# Your instructions
Every line below from the one containing "(248, 480) = (876, 180): brown" to the final line must be reproduced exactly, and no other line may appear in the answer.

# Data supplied
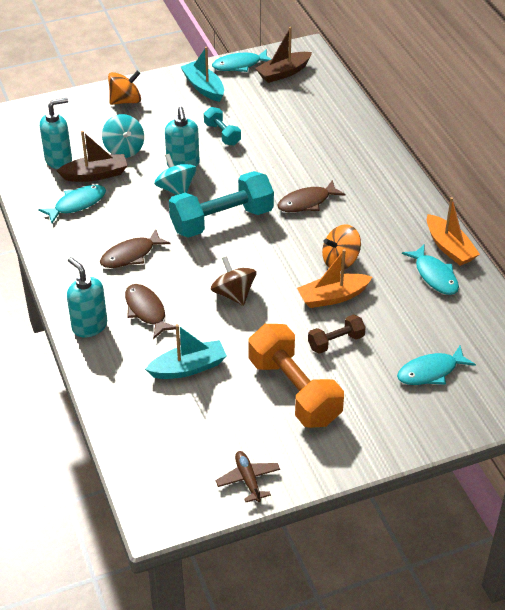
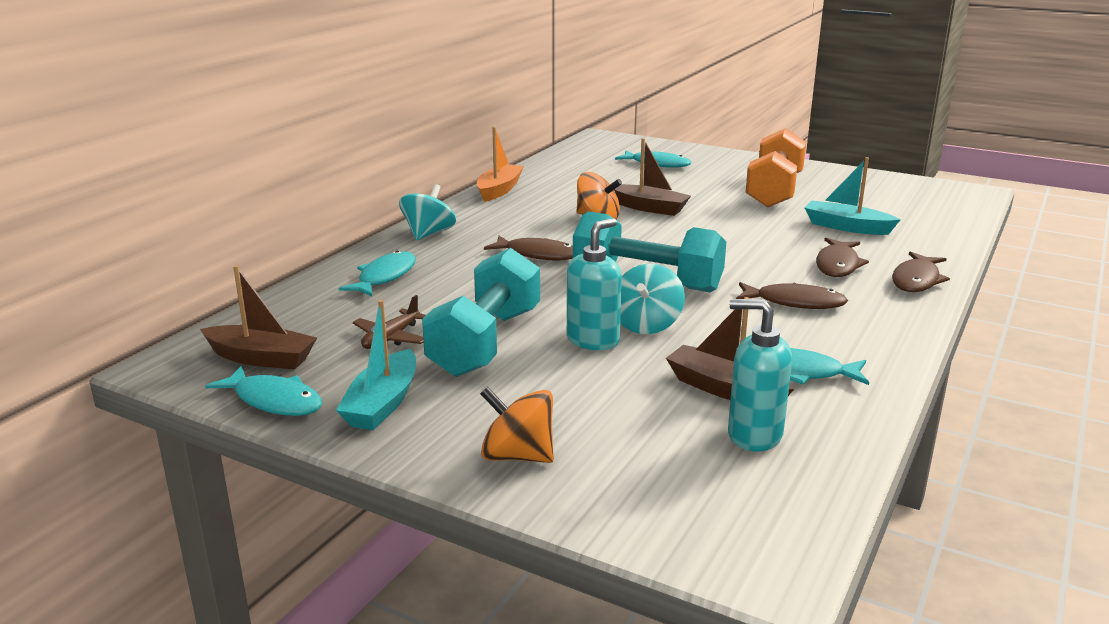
camera: 130 degrees left, 20 degrees down
(89, 326) = (916, 280): turquoise soap dispenser -> brown fish
(124, 149) = (636, 395): turquoise spinning top -> turquoise spinning top (428, 234)
(222, 134) = (485, 342): turquoise dumbbell -> turquoise dumbbell, size x1.99
(233, 294) = (731, 240): brown spinning top -> none
(248, 480) = (876, 180): brown plane -> brown plane (391, 338)
(333, 297) = (648, 208): orange boat -> brown boat
(336, 342) = (696, 193): brown dumbbell -> none
(434, 275) = (547, 186): turquoise fish -> turquoise fish (384, 277)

# Answer to this problem
(248, 480) = (876, 180): brown plane -> brown plane (391, 338)
(333, 297) = (648, 208): orange boat -> brown boat
(336, 342) = (696, 193): brown dumbbell -> none
(434, 275) = (547, 186): turquoise fish -> turquoise fish (384, 277)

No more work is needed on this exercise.